** SOURCE MATERIAL **
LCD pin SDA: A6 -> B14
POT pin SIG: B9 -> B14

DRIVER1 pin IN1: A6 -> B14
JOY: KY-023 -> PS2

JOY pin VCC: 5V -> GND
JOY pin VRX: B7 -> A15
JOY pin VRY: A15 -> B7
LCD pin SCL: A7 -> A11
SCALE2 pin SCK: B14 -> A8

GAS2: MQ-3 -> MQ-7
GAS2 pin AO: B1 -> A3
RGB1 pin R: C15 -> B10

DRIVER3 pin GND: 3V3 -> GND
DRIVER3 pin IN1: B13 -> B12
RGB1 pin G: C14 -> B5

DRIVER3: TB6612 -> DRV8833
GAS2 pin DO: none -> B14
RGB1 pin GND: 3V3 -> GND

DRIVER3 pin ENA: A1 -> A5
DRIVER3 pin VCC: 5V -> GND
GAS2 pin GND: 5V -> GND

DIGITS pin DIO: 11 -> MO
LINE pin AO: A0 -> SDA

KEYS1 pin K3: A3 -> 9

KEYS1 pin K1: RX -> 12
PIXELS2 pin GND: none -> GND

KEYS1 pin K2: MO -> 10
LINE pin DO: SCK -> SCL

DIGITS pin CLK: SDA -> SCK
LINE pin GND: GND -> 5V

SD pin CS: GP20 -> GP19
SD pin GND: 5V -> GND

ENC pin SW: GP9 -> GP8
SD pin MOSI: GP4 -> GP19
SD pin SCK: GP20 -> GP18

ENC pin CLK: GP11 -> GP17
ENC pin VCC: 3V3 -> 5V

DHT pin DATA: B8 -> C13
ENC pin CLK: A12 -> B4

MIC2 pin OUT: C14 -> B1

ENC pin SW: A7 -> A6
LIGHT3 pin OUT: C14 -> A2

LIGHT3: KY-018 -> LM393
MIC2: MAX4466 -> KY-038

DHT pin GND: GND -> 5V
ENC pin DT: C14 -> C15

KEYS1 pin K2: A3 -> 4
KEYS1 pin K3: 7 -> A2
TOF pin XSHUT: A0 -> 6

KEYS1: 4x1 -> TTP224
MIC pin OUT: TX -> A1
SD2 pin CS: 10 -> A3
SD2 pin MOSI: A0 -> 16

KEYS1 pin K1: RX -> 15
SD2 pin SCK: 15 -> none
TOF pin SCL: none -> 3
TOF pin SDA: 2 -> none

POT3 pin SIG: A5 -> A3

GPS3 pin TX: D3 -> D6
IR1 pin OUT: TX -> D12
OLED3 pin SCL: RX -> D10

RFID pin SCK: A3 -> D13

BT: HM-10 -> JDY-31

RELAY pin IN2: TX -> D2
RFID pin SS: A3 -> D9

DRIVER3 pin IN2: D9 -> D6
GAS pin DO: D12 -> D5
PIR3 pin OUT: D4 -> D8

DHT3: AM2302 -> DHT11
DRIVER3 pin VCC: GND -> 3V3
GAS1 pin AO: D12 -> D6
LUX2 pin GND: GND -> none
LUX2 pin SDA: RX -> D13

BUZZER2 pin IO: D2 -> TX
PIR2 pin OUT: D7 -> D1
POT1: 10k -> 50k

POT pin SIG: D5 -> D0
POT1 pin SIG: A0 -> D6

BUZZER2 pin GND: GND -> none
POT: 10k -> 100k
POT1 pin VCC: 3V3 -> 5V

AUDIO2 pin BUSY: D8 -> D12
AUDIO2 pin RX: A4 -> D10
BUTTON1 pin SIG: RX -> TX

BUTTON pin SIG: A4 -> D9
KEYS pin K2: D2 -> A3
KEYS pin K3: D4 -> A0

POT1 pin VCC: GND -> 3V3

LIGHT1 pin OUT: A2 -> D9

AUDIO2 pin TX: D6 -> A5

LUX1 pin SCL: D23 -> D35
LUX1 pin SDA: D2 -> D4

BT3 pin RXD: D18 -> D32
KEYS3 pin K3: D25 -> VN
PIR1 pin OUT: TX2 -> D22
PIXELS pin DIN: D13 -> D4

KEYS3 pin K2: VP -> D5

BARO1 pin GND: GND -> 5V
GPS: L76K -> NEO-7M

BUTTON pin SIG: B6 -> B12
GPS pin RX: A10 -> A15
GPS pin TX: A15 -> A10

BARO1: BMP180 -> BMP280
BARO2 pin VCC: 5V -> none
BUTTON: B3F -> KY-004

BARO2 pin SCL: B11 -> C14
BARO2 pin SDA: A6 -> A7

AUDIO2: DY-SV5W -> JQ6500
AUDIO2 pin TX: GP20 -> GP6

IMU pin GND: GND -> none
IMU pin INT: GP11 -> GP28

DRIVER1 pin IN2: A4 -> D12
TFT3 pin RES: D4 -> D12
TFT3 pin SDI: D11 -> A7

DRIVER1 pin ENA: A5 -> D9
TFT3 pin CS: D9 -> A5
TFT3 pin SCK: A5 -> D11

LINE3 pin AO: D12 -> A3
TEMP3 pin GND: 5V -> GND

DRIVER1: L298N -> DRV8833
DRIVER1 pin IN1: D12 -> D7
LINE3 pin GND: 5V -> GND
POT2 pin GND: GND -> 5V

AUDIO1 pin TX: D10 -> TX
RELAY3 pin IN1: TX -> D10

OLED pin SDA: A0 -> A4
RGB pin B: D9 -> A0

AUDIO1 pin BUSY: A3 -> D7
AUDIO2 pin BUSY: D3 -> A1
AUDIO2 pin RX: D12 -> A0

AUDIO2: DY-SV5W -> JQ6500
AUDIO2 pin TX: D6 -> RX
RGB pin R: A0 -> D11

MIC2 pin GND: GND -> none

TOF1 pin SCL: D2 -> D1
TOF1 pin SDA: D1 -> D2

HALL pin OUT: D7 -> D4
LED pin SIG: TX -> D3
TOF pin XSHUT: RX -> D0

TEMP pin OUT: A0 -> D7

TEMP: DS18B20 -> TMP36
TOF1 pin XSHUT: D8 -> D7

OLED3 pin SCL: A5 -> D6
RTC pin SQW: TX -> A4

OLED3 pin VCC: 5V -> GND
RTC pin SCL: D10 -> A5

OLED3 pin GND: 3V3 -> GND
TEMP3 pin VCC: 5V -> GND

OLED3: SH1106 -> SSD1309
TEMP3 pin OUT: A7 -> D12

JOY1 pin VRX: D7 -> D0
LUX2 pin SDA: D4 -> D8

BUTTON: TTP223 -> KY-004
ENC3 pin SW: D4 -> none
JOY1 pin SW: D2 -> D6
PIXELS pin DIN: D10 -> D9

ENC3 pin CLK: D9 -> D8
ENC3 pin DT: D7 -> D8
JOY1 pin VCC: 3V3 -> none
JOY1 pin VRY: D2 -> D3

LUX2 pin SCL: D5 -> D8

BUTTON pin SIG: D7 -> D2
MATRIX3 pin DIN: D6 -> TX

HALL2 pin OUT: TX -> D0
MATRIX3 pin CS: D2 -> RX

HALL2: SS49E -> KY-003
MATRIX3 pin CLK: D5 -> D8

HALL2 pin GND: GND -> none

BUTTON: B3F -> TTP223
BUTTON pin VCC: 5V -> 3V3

** AIM OF THE EXERCISE **
When the line with "DIGITS pin DIO: 11 -> MO" is reached in the data above, start copying there, and copy each line exactly until the line with "BUTTON pin SIG: A4 -> D9" has been copied; copy nothing else.

** FINAL ANSWER **
DIGITS pin DIO: 11 -> MO
LINE pin AO: A0 -> SDA

KEYS1 pin K3: A3 -> 9

KEYS1 pin K1: RX -> 12
PIXELS2 pin GND: none -> GND

KEYS1 pin K2: MO -> 10
LINE pin DO: SCK -> SCL

DIGITS pin CLK: SDA -> SCK
LINE pin GND: GND -> 5V

SD pin CS: GP20 -> GP19
SD pin GND: 5V -> GND

ENC pin SW: GP9 -> GP8
SD pin MOSI: GP4 -> GP19
SD pin SCK: GP20 -> GP18

ENC pin CLK: GP11 -> GP17
ENC pin VCC: 3V3 -> 5V

DHT pin DATA: B8 -> C13
ENC pin CLK: A12 -> B4

MIC2 pin OUT: C14 -> B1

ENC pin SW: A7 -> A6
LIGHT3 pin OUT: C14 -> A2

LIGHT3: KY-018 -> LM393
MIC2: MAX4466 -> KY-038

DHT pin GND: GND -> 5V
ENC pin DT: C14 -> C15

KEYS1 pin K2: A3 -> 4
KEYS1 pin K3: 7 -> A2
TOF pin XSHUT: A0 -> 6

KEYS1: 4x1 -> TTP224
MIC pin OUT: TX -> A1
SD2 pin CS: 10 -> A3
SD2 pin MOSI: A0 -> 16

KEYS1 pin K1: RX -> 15
SD2 pin SCK: 15 -> none
TOF pin SCL: none -> 3
TOF pin SDA: 2 -> none

POT3 pin SIG: A5 -> A3

GPS3 pin TX: D3 -> D6
IR1 pin OUT: TX -> D12
OLED3 pin SCL: RX -> D10

RFID pin SCK: A3 -> D13

BT: HM-10 -> JDY-31

RELAY pin IN2: TX -> D2
RFID pin SS: A3 -> D9

DRIVER3 pin IN2: D9 -> D6
GAS pin DO: D12 -> D5
PIR3 pin OUT: D4 -> D8

DHT3: AM2302 -> DHT11
DRIVER3 pin VCC: GND -> 3V3
GAS1 pin AO: D12 -> D6
LUX2 pin GND: GND -> none
LUX2 pin SDA: RX -> D13

BUZZER2 pin IO: D2 -> TX
PIR2 pin OUT: D7 -> D1
POT1: 10k -> 50k

POT pin SIG: D5 -> D0
POT1 pin SIG: A0 -> D6

BUZZER2 pin GND: GND -> none
POT: 10k -> 100k
POT1 pin VCC: 3V3 -> 5V

AUDIO2 pin BUSY: D8 -> D12
AUDIO2 pin RX: A4 -> D10
BUTTON1 pin SIG: RX -> TX

BUTTON pin SIG: A4 -> D9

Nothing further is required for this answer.